* [Required action] Quote the line containing "cyan line: (531, 149) -> (478, 110), moved" and all lines that follow it in the listing below, exactly as written.

* [Task inputs]
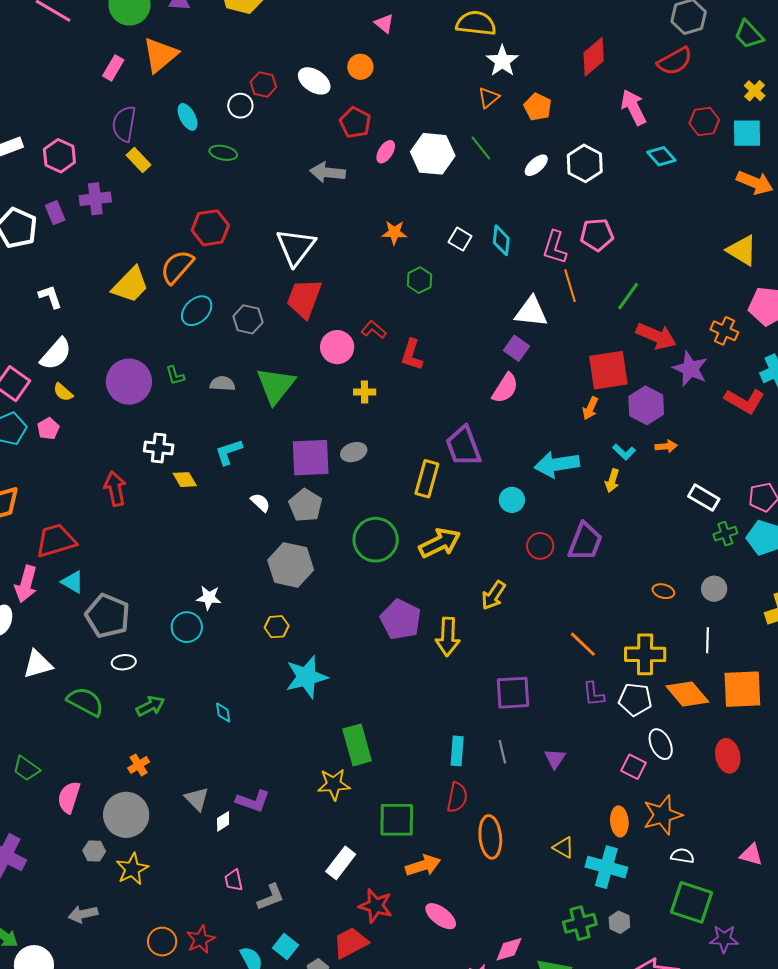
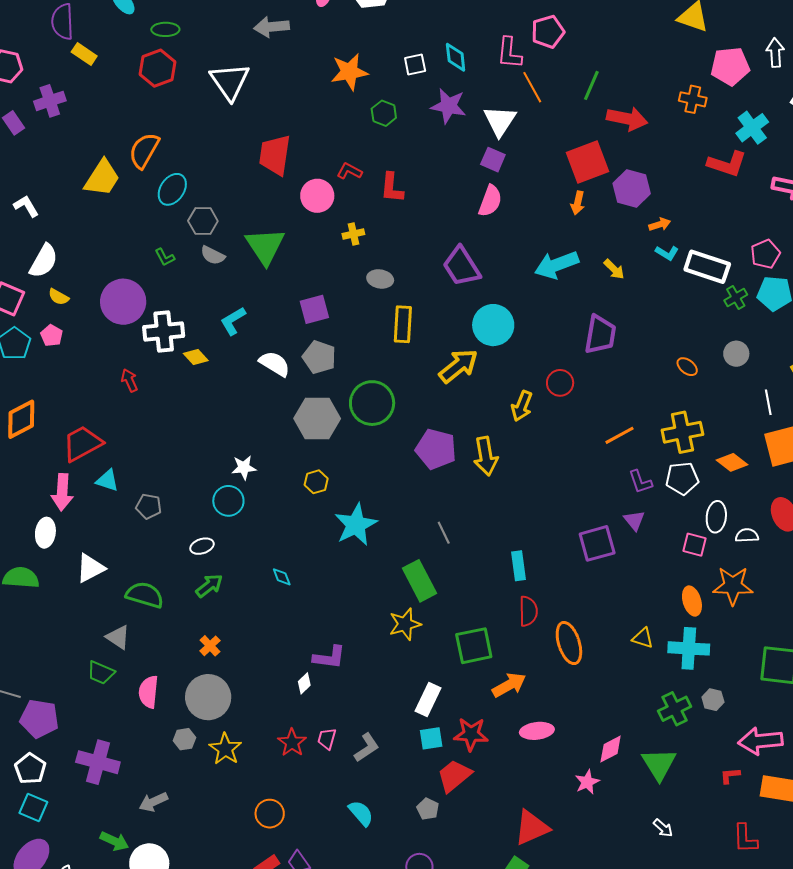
red hexagon: (210, 228) -> (158, 68), moved
orange star: (394, 233) -> (349, 72), size x1.5
white square: (460, 239) -> (415, 64), turned -30
white triangle: (296, 247) -> (230, 81), moved
white triangle: (531, 312) -> (500, 121), turned -51
gray hexagon: (248, 319) -> (203, 221), moved
purple star: (690, 369) -> (448, 106), moved
purple circle: (129, 382) -> (123, 302), moved
gray semicircle: (222, 384) -> (213, 255), turned -145
white cross: (159, 448) -> (164, 332), size x1.4
gray ellipse: (354, 452) -> (380, 279), moved, turned 40
cyan L-shape: (624, 452) -> (667, 253), moved
purple square: (311, 458) -> (314, 309), size x0.7
yellow rectangle: (427, 479) -> (403, 324), moved
yellow arrow: (612, 481) -> (614, 269), turned -50
red arrow: (115, 489) -> (129, 380), size x0.7
white rectangle: (704, 498) -> (707, 267), size x1.4
cyan circle: (512, 500) -> (493, 325), moved, size x1.6
white semicircle: (260, 503) -> (275, 364), size x1.5
green circle: (376, 540) -> (372, 403), moved
red circle: (540, 546) -> (560, 383), moved
orange ellipse: (663, 591) -> (687, 367), turned 35
gray pentagon: (108, 616) -> (149, 506), size x0.6
white line: (707, 640) -> (768, 402), moved
orange line: (583, 644) -> (619, 435), turned -60
white ellipse: (124, 662) -> (202, 546), moved
purple square: (513, 693) -> (597, 543), moved
orange diamond: (687, 694) -> (732, 462), size x0.7
white ellipse: (661, 744) -> (716, 517), turned 44
gray line: (502, 752) -> (444, 533), moved
purple triangle: (555, 759) -> (634, 520), moved
gray triangle: (197, 799) -> (118, 637), moved
orange star: (663, 815) -> (733, 586), turned 30
white semicircle: (682, 856) -> (747, 535), moved
pink trapezoid: (234, 880) -> (327, 739), turned 40
gray arrow: (83, 914) -> (153, 802), moved
pink ellipse: (441, 916) -> (537, 731), turned -32
red star: (201, 939) -> (292, 743), moved
cyan square: (285, 946) -> (431, 738), moved, turned -35

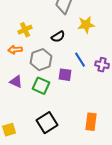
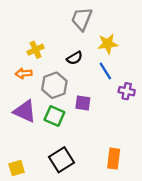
blue line: (80, 60) -> (105, 71), moved
purple triangle: (16, 82) -> (25, 111), size x1.5

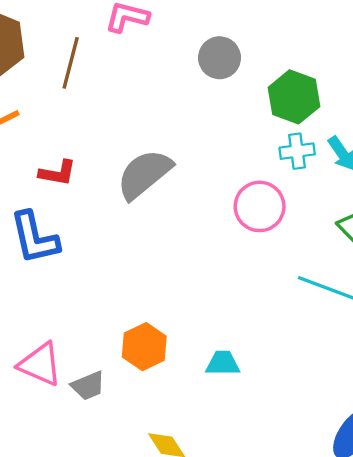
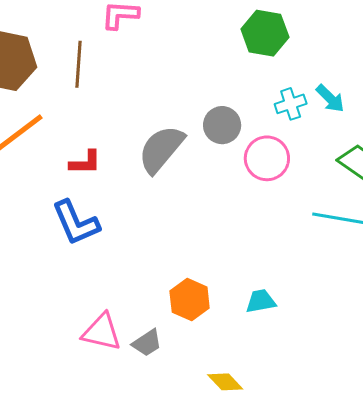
gray circle: (220, 58) -> (222, 125), moved
green hexagon: (294, 97) -> (265, 33), moved

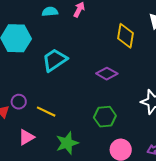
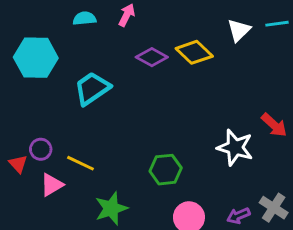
yellow diamond: (125, 36) -> (194, 52), turned -55
purple diamond: (107, 74) -> (152, 57), moved
pink triangle: (26, 137) -> (52, 185), moved

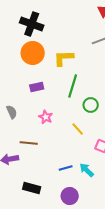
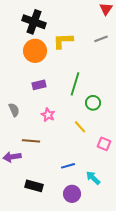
yellow L-shape: (64, 58) -> (63, 41), moved
cyan arrow: (87, 170) -> (93, 178), moved

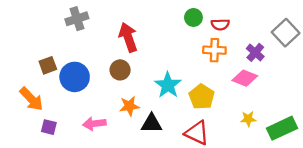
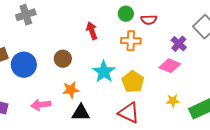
red arrow: (128, 37) -> (92, 31), moved, size x0.7
orange cross: (214, 50) -> (131, 41), moved
black triangle: (152, 124) -> (81, 113), moved

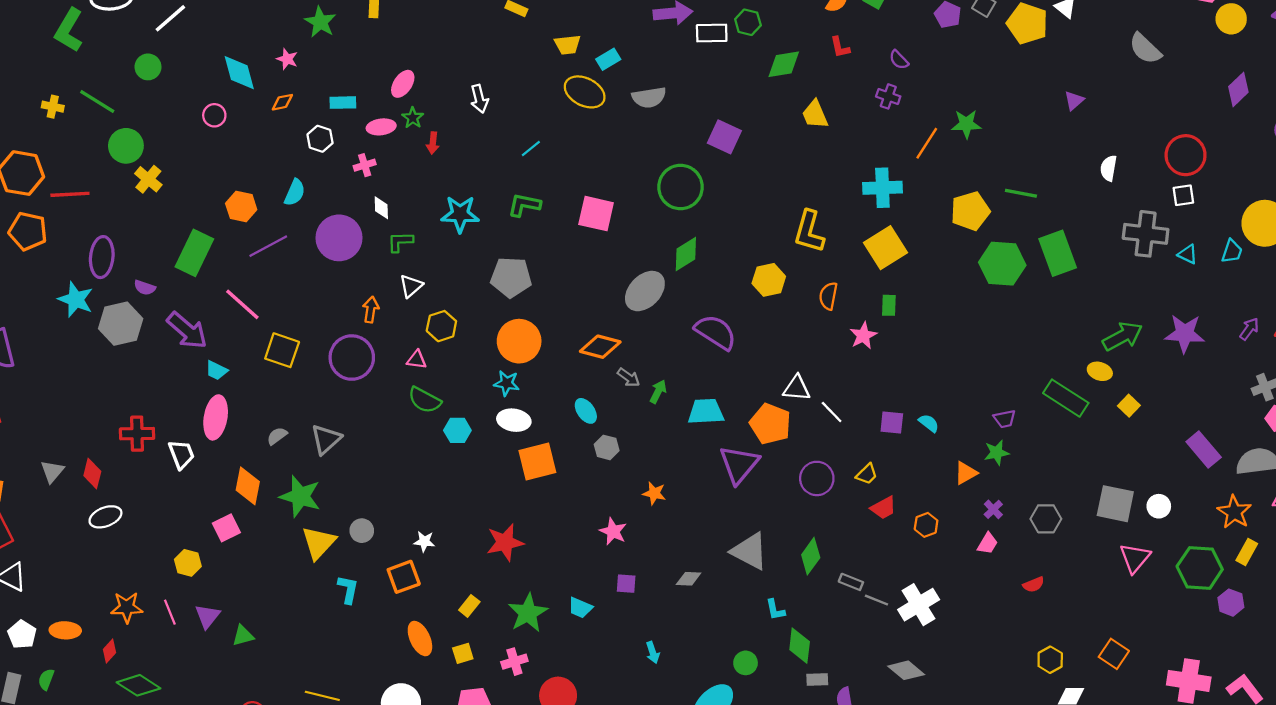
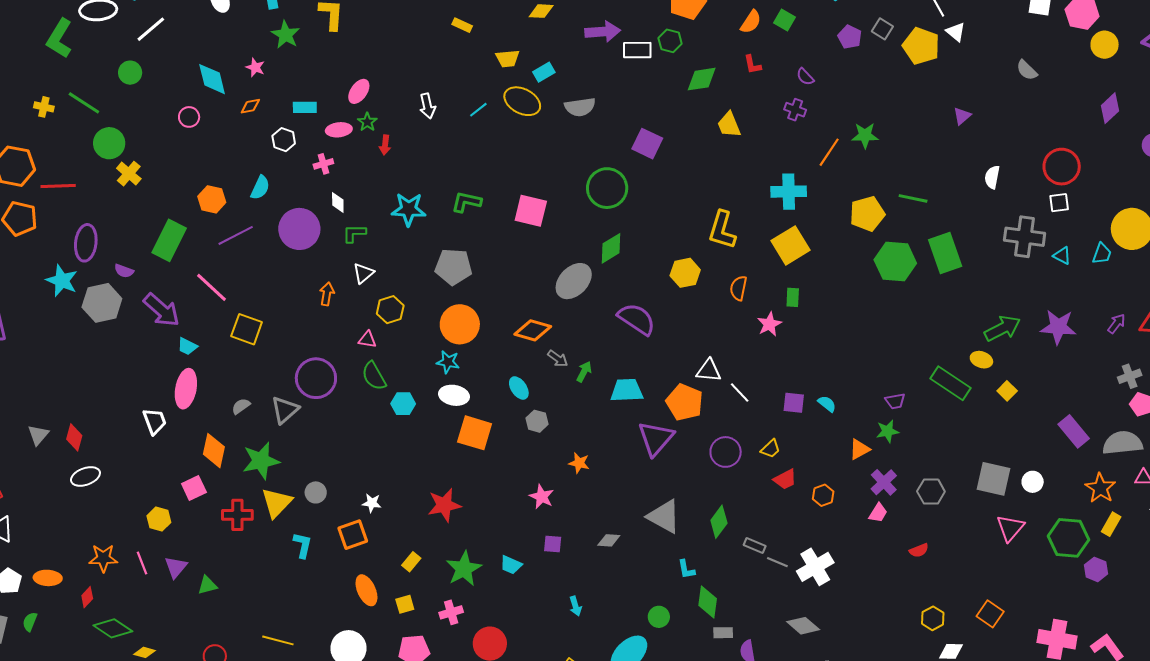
gray semicircle: (1145, 49) -> (1027, 70), size x0.7
cyan line: (531, 149) -> (478, 110), moved
purple circle: (352, 358) -> (316, 378), moved
green semicircle: (425, 400) -> (374, 376), turned 32
red cross: (137, 434) -> (237, 515), moved
orange square: (537, 462) -> (475, 433), turned 30
green star: (300, 496) -> (261, 461), turned -30
purple cross: (993, 509) -> (884, 482), size x1.5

* [The answer]
cyan line: (531, 149) -> (478, 110), moved
purple circle: (352, 358) -> (316, 378), moved
green semicircle: (425, 400) -> (374, 376), turned 32
red cross: (137, 434) -> (237, 515), moved
orange square: (537, 462) -> (475, 433), turned 30
green star: (300, 496) -> (261, 461), turned -30
purple cross: (993, 509) -> (884, 482), size x1.5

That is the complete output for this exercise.